Under this line are the records; repeat exactly the lines starting at the one containing "RGB2 pin R: D0 -> D2" and ending at the one containing "SONAR1 pin ECHO: D4 -> D1", omitting pictures.

» **Collected data**
——
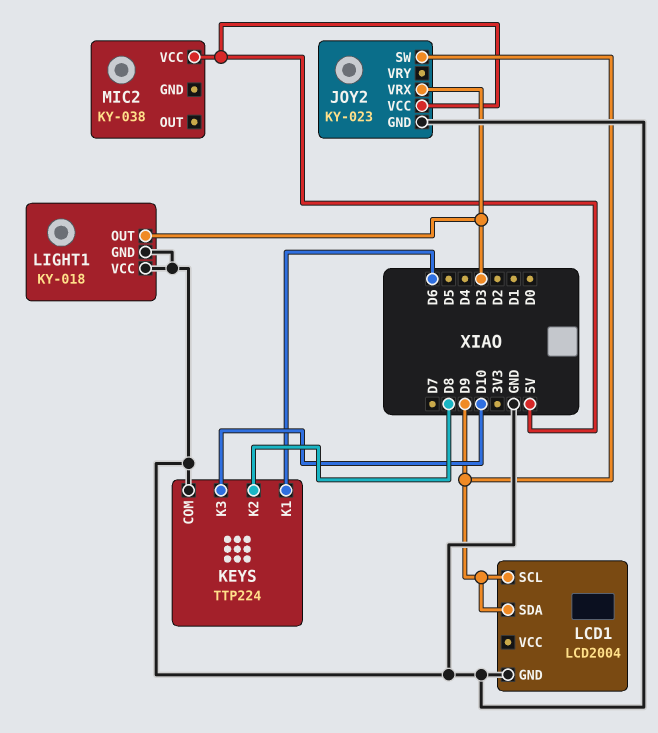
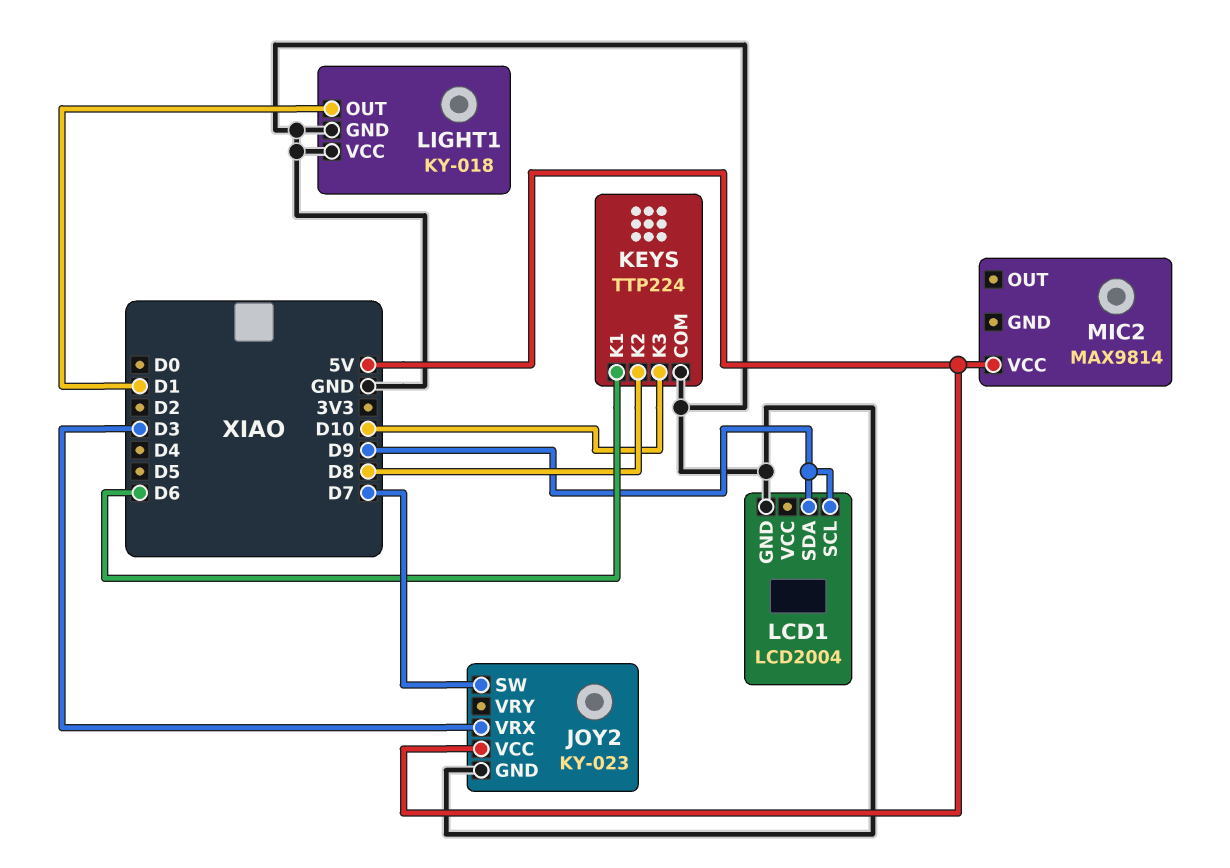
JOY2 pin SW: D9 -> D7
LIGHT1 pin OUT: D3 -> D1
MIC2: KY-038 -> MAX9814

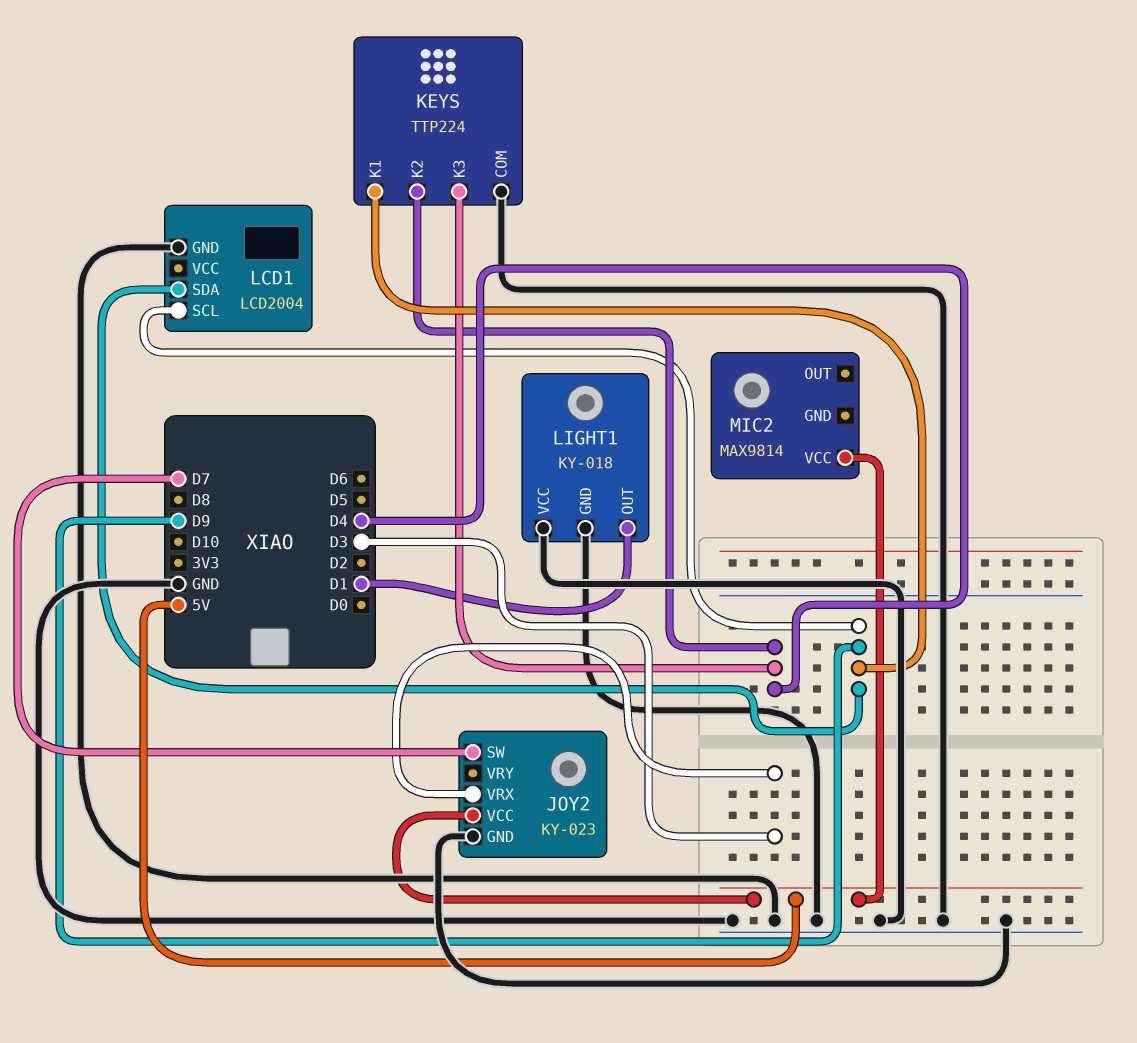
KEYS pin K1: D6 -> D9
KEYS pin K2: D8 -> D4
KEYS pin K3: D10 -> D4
——
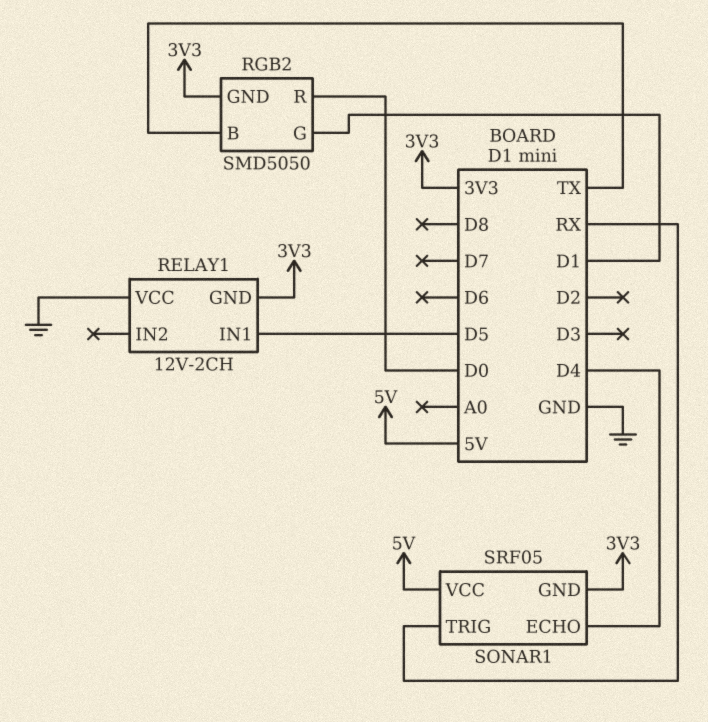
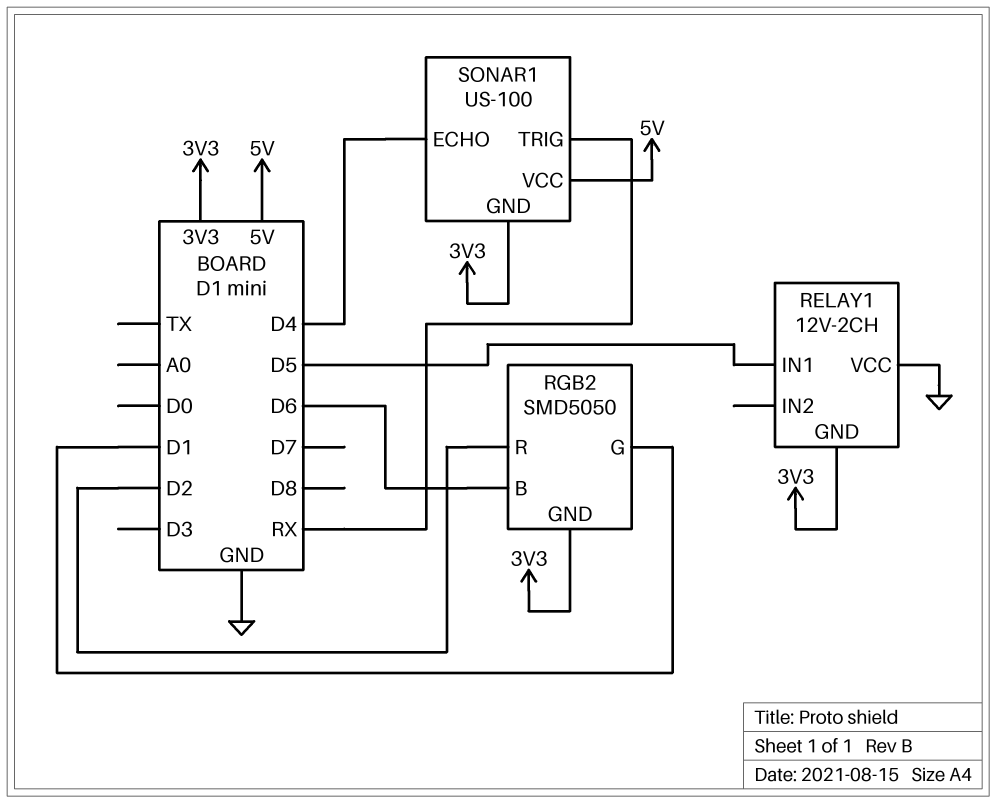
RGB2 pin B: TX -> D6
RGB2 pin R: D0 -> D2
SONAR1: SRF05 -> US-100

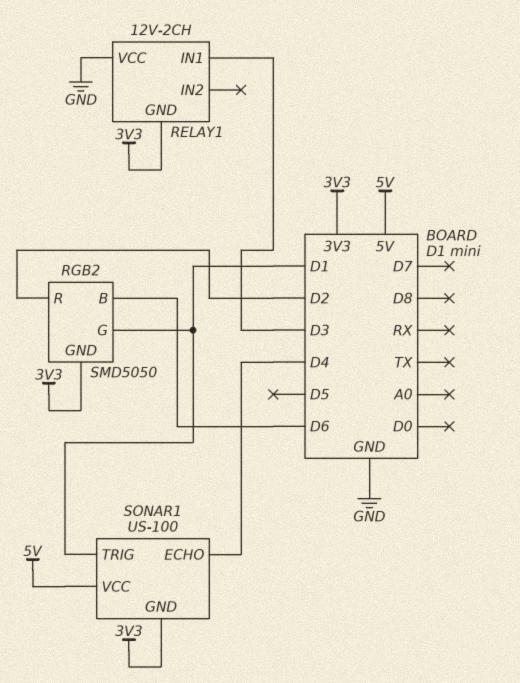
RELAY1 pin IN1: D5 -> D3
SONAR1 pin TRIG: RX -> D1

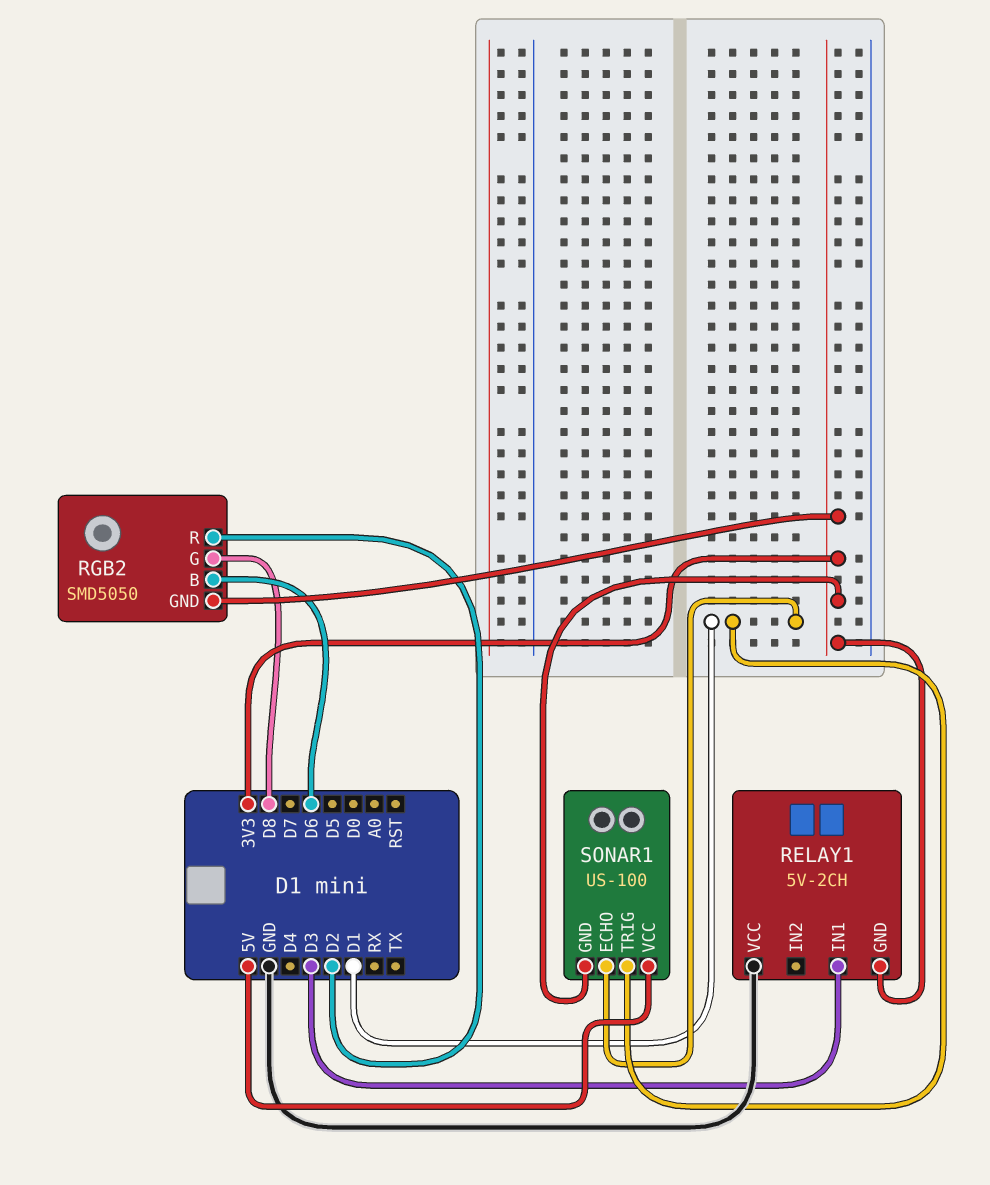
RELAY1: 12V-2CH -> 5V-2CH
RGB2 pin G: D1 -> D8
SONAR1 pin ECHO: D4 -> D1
——
» **Written answer**
RGB2 pin R: D0 -> D2
SONAR1: SRF05 -> US-100

RELAY1 pin IN1: D5 -> D3
SONAR1 pin TRIG: RX -> D1

RELAY1: 12V-2CH -> 5V-2CH
RGB2 pin G: D1 -> D8
SONAR1 pin ECHO: D4 -> D1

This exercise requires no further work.